ACTIVITY ::
Output only the stretch of the listing that starts at the line containing "U6: NOT CD4069" and ends at the line containing "D201: schottky 1N5817", reproduced exactly with both ends.

::::::

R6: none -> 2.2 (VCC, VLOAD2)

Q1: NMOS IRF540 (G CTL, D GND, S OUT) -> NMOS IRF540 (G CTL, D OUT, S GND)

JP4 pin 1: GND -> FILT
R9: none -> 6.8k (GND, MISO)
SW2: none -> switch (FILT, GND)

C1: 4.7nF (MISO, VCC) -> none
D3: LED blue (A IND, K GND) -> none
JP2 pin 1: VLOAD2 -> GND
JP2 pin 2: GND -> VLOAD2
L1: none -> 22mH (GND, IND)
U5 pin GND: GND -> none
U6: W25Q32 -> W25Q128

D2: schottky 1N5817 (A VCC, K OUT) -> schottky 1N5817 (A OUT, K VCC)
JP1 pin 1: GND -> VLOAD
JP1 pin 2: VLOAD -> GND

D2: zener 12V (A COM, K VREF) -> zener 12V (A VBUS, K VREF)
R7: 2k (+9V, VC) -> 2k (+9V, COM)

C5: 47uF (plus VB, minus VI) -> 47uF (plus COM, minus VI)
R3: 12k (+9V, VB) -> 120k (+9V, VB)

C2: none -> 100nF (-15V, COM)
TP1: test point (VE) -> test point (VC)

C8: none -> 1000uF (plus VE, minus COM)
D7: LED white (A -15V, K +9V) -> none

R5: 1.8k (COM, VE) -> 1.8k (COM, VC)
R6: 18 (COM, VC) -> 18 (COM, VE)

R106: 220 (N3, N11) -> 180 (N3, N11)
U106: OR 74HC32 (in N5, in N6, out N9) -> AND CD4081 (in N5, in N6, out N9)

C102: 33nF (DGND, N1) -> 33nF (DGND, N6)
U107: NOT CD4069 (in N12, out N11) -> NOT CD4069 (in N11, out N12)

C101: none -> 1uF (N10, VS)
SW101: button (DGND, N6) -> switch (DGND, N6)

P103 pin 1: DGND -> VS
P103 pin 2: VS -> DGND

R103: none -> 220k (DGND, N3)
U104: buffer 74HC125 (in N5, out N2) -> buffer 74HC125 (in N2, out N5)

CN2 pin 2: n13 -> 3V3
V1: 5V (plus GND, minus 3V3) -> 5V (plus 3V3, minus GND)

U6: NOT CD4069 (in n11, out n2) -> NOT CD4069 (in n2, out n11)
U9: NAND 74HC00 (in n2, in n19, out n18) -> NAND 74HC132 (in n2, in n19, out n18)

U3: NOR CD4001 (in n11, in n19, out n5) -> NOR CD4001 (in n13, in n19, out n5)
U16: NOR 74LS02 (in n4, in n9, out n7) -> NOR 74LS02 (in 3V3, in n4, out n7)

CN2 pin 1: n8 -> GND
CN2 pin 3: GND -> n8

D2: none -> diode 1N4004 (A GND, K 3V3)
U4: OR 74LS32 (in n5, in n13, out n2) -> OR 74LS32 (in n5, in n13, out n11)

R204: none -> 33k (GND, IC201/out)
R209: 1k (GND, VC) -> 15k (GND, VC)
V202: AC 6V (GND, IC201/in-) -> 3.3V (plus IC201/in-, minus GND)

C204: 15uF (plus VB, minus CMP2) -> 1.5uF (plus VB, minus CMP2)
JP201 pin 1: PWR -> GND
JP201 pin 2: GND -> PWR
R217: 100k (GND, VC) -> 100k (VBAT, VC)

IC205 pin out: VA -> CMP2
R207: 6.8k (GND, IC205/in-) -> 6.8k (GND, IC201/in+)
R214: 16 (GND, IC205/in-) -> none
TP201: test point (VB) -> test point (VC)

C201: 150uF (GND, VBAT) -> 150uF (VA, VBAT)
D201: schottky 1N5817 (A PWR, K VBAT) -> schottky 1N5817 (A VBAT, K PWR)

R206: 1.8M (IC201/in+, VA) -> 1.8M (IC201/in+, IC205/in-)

::::::

TASK RESPONSE ::
U6: NOT CD4069 (in n11, out n2) -> NOT CD4069 (in n2, out n11)
U9: NAND 74HC00 (in n2, in n19, out n18) -> NAND 74HC132 (in n2, in n19, out n18)

U3: NOR CD4001 (in n11, in n19, out n5) -> NOR CD4001 (in n13, in n19, out n5)
U16: NOR 74LS02 (in n4, in n9, out n7) -> NOR 74LS02 (in 3V3, in n4, out n7)

CN2 pin 1: n8 -> GND
CN2 pin 3: GND -> n8

D2: none -> diode 1N4004 (A GND, K 3V3)
U4: OR 74LS32 (in n5, in n13, out n2) -> OR 74LS32 (in n5, in n13, out n11)

R204: none -> 33k (GND, IC201/out)
R209: 1k (GND, VC) -> 15k (GND, VC)
V202: AC 6V (GND, IC201/in-) -> 3.3V (plus IC201/in-, minus GND)

C204: 15uF (plus VB, minus CMP2) -> 1.5uF (plus VB, minus CMP2)
JP201 pin 1: PWR -> GND
JP201 pin 2: GND -> PWR
R217: 100k (GND, VC) -> 100k (VBAT, VC)

IC205 pin out: VA -> CMP2
R207: 6.8k (GND, IC205/in-) -> 6.8k (GND, IC201/in+)
R214: 16 (GND, IC205/in-) -> none
TP201: test point (VB) -> test point (VC)

C201: 150uF (GND, VBAT) -> 150uF (VA, VBAT)
D201: schottky 1N5817 (A PWR, K VBAT) -> schottky 1N5817 (A VBAT, K PWR)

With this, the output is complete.